● What to produce
Copy out the part of the listing below that opens with the line containing "What are the" and closes with the line containing "Find the location of a", both lines included, reproducing every line unchanged.

● Records for this exercise
•••••

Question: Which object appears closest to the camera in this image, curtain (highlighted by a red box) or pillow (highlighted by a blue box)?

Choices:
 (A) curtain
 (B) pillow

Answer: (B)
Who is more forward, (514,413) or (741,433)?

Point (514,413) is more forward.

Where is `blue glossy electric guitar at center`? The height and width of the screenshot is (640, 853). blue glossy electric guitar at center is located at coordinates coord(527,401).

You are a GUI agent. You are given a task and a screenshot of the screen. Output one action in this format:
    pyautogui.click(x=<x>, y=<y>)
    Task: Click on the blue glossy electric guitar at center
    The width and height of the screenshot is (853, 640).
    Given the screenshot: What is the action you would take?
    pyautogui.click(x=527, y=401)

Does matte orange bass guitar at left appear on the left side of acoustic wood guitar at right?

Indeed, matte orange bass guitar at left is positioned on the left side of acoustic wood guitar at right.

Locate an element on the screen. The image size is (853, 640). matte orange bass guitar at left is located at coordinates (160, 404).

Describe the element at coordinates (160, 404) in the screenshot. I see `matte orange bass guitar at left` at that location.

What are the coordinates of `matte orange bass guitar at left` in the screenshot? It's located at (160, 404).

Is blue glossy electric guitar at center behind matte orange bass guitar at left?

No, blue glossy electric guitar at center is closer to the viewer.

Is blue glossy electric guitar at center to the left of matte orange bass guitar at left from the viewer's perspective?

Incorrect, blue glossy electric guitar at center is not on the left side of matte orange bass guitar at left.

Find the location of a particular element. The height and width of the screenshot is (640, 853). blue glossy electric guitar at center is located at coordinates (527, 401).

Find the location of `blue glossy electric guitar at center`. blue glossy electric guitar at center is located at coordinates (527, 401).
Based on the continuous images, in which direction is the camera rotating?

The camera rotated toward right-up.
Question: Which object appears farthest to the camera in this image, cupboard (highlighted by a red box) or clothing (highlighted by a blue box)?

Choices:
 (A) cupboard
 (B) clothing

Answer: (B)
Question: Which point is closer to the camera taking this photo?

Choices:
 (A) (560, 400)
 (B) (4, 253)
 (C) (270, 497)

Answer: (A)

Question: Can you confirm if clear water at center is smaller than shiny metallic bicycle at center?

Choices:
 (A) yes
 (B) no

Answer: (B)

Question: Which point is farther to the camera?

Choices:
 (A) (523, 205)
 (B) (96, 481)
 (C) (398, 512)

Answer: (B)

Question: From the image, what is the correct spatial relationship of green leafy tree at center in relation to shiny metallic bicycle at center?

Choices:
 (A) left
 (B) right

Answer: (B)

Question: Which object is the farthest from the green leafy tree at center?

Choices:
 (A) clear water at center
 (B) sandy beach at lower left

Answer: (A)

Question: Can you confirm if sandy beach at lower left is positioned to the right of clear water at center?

•••••

● Result for this task
What are the coordinates of `matte orange bass guitar at left` in the screenshot? It's located at (160, 404).

Is blue glossy electric guitar at center behind matte orange bass guitar at left?

No, blue glossy electric guitar at center is closer to the viewer.

Is blue glossy electric guitar at center to the left of matte orange bass guitar at left from the viewer's perspective?

Incorrect, blue glossy electric guitar at center is not on the left side of matte orange bass guitar at left.

Find the location of a particular element. The height and width of the screenshot is (640, 853). blue glossy electric guitar at center is located at coordinates (527, 401).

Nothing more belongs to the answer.